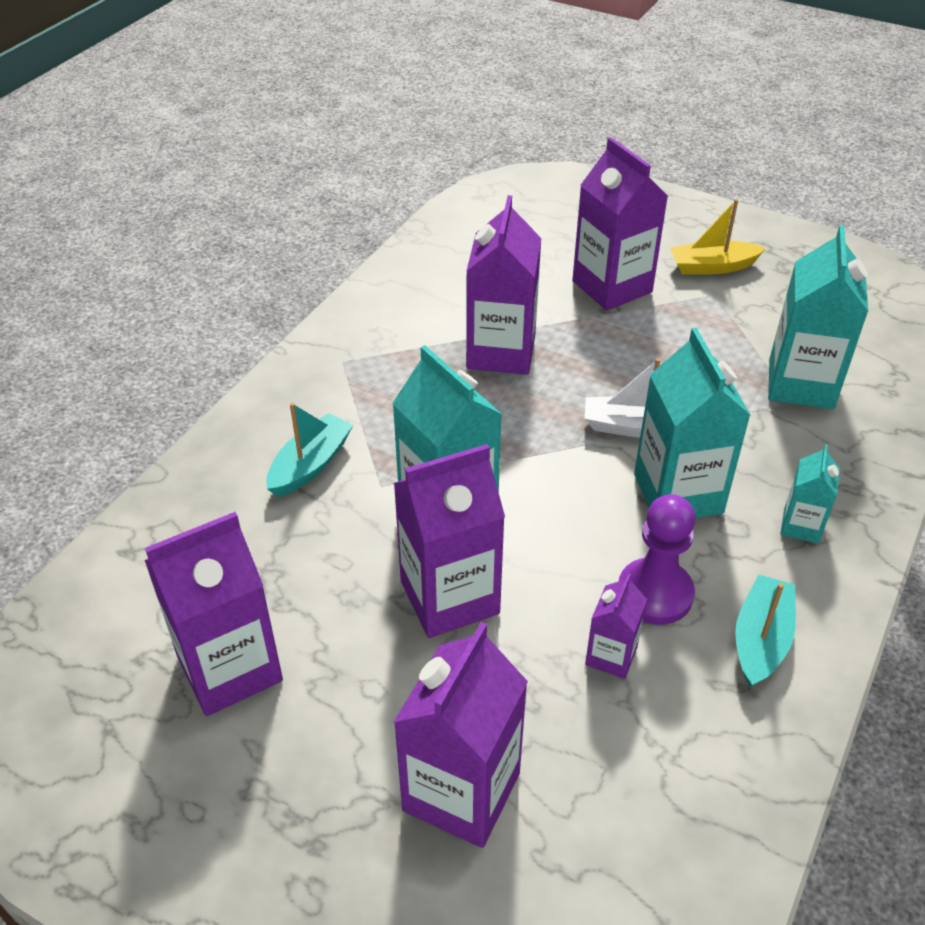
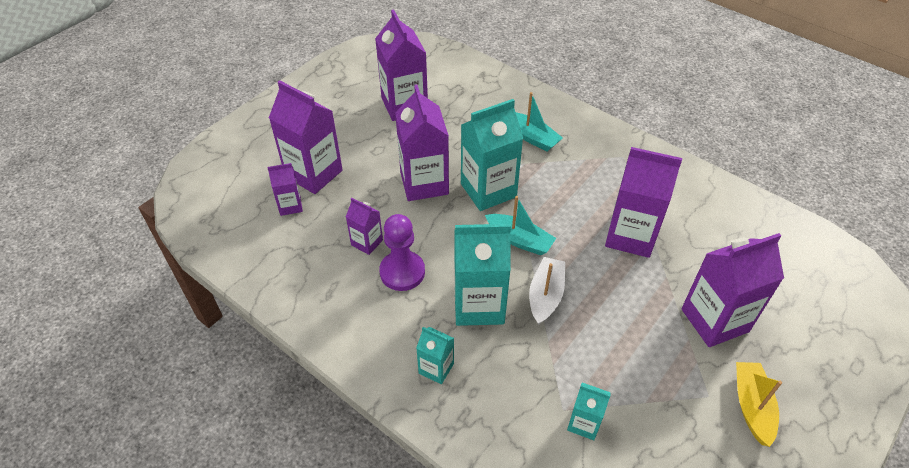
camera: 100 degrees right, 5 degrees up
(560, 811) = (290, 206): none -> purple carton
(760, 640) = (355, 315): turquoise boat -> turquoise boat (519, 240)
(801, 384) = (584, 423): turquoise carton -> turquoise carton, size x0.52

# AIM OF THE EXERCISE:
The reply must consist solely of the lines from the one containing "(760, 640) = (355, 315): turquoise" through the last line in the material above, reproduced exactly.

# SOLUTION TO THE PROBLEM:
(760, 640) = (355, 315): turquoise boat -> turquoise boat (519, 240)
(801, 384) = (584, 423): turquoise carton -> turquoise carton, size x0.52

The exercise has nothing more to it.